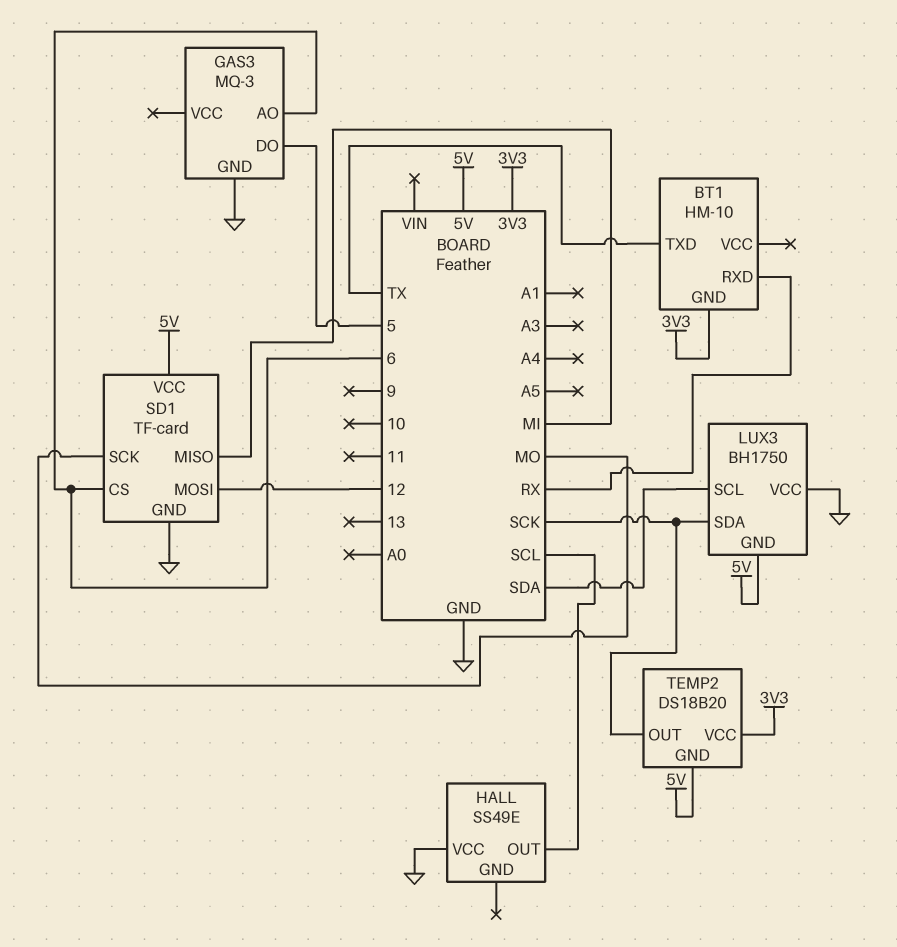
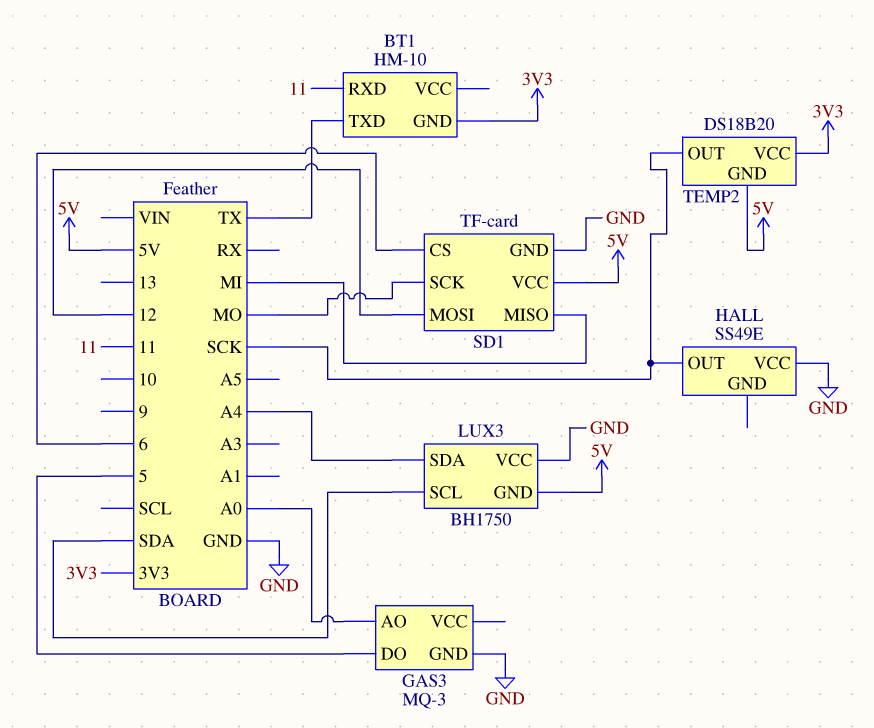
BT1 pin RXD: RX -> 11
GAS3 pin AO: 6 -> A0
HALL pin OUT: SCL -> SCK
LUX3 pin SDA: SCK -> A4

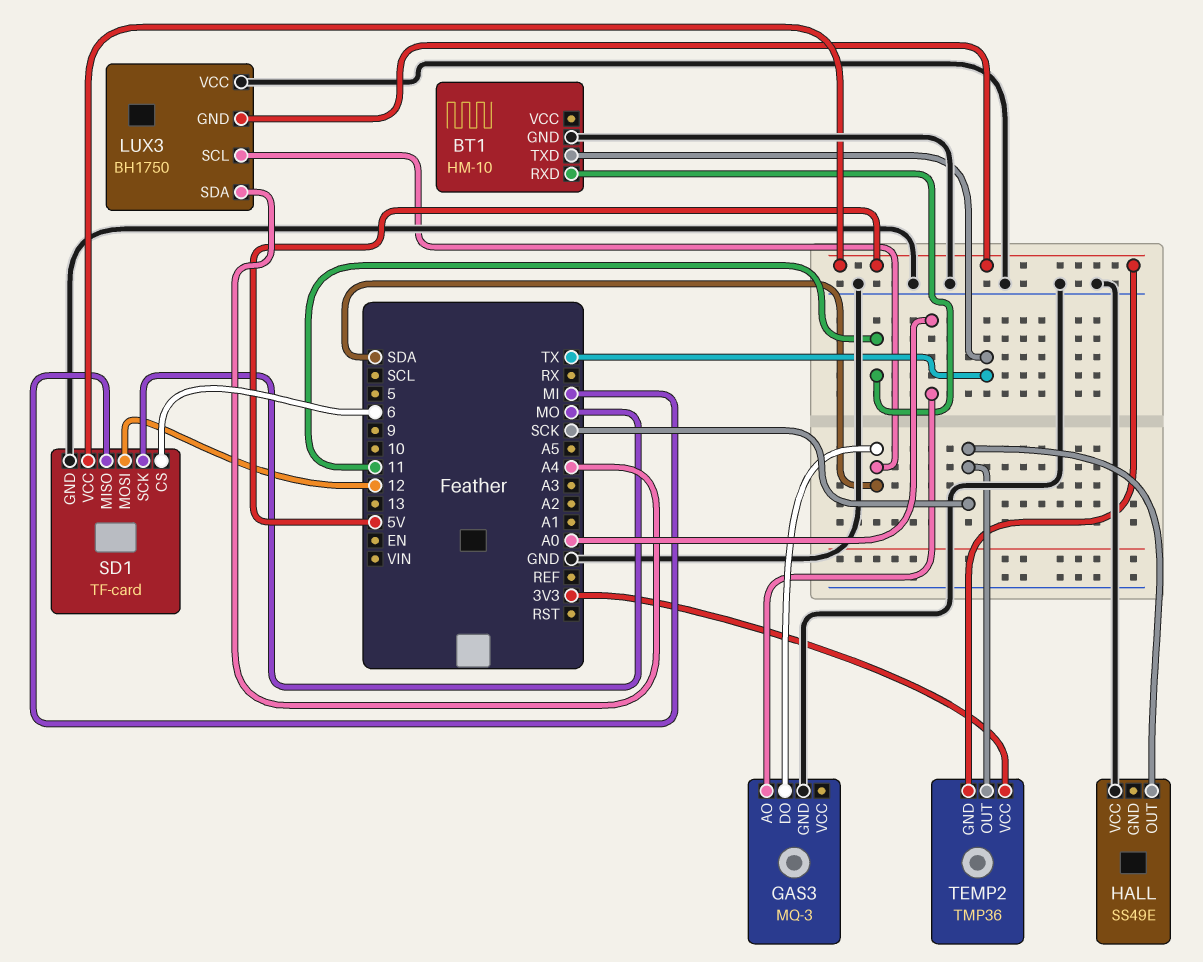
BT1 pin GND: 3V3 -> GND
GAS3 pin DO: 5 -> SDA
TEMP2: DS18B20 -> TMP36

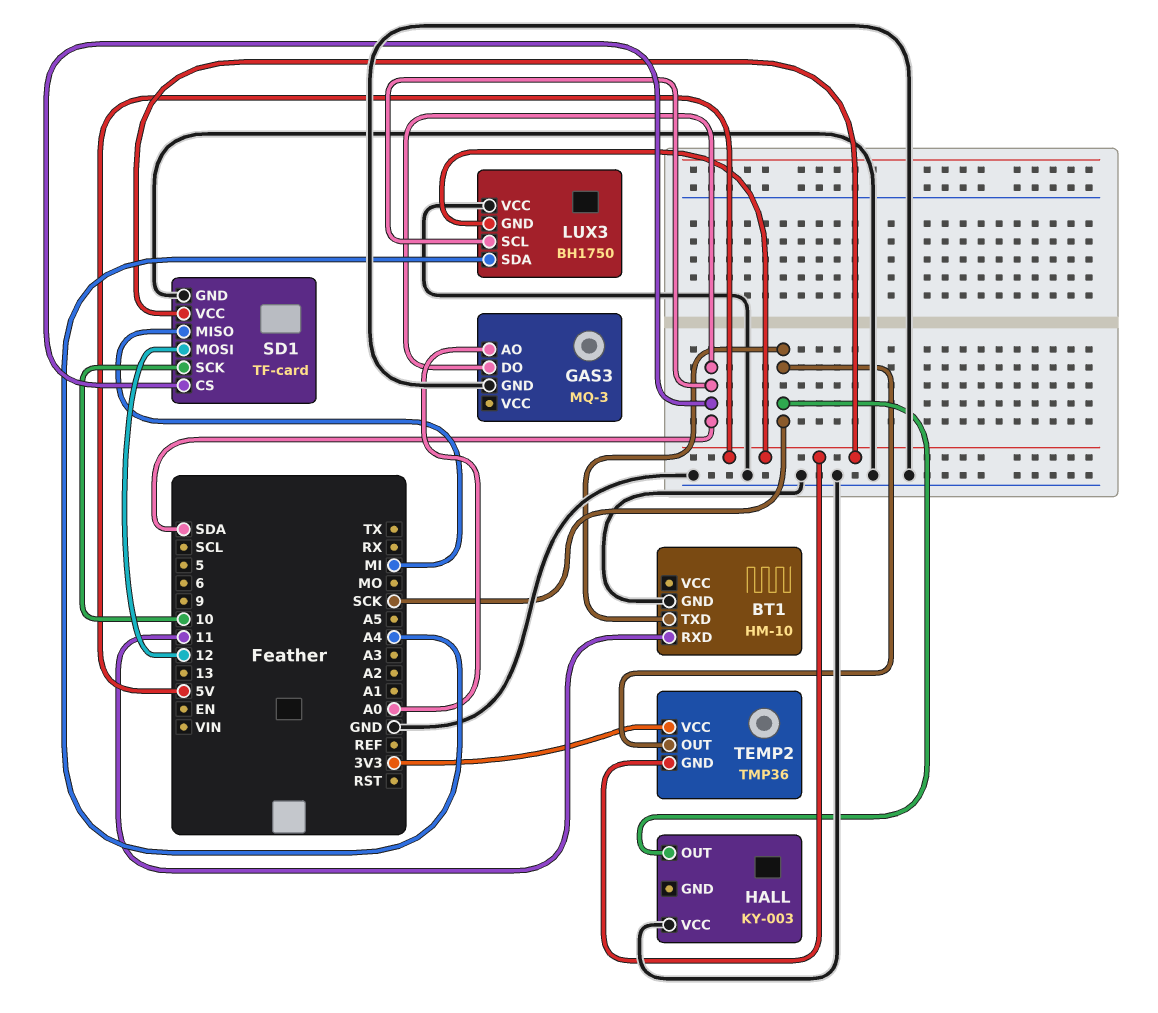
BT1 pin TXD: TX -> SCK
HALL: SS49E -> KY-003
SD1 pin CS: 6 -> SDA
SD1 pin SCK: MO -> 10

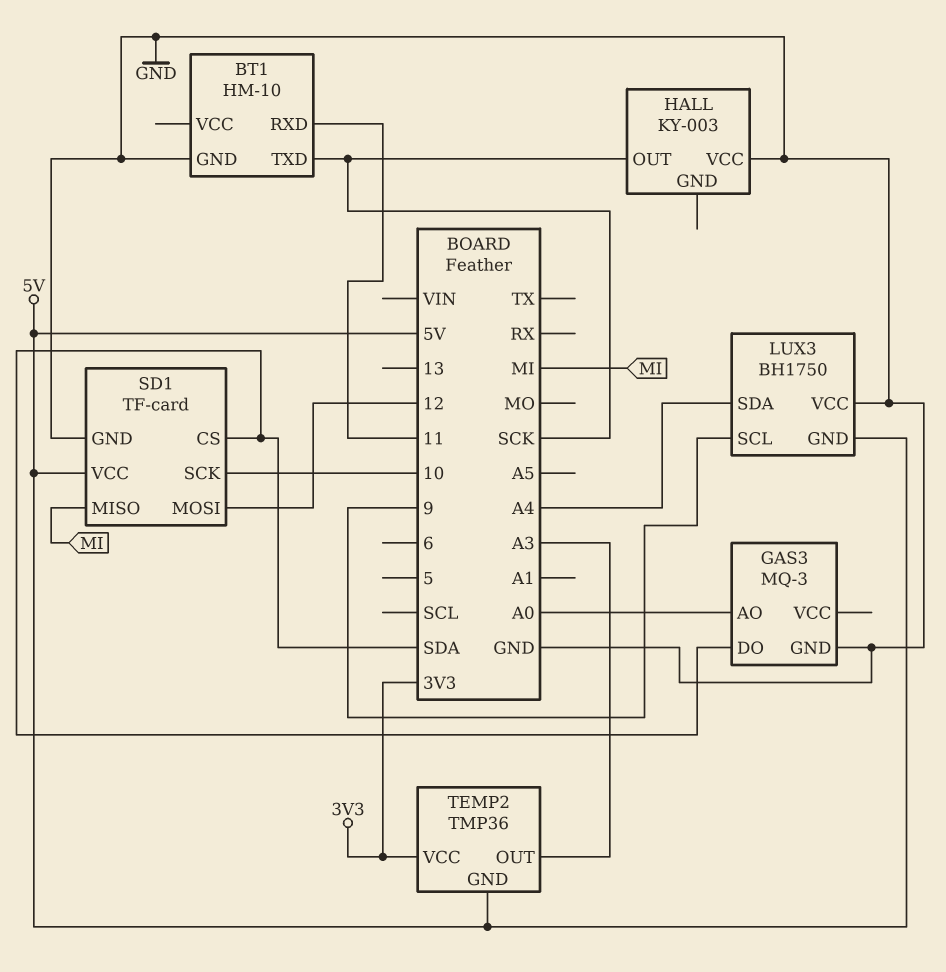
LUX3 pin SCL: SDA -> 9
TEMP2 pin OUT: SCK -> A3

WHAT YOU ARE ASKED TO DO: Write everything in the records out exactly, apart from the pictures.

ANSWER TO THE PROBLEM:
BT1 pin RXD: RX -> 11
GAS3 pin AO: 6 -> A0
HALL pin OUT: SCL -> SCK
LUX3 pin SDA: SCK -> A4

BT1 pin GND: 3V3 -> GND
GAS3 pin DO: 5 -> SDA
TEMP2: DS18B20 -> TMP36

BT1 pin TXD: TX -> SCK
HALL: SS49E -> KY-003
SD1 pin CS: 6 -> SDA
SD1 pin SCK: MO -> 10

LUX3 pin SCL: SDA -> 9
TEMP2 pin OUT: SCK -> A3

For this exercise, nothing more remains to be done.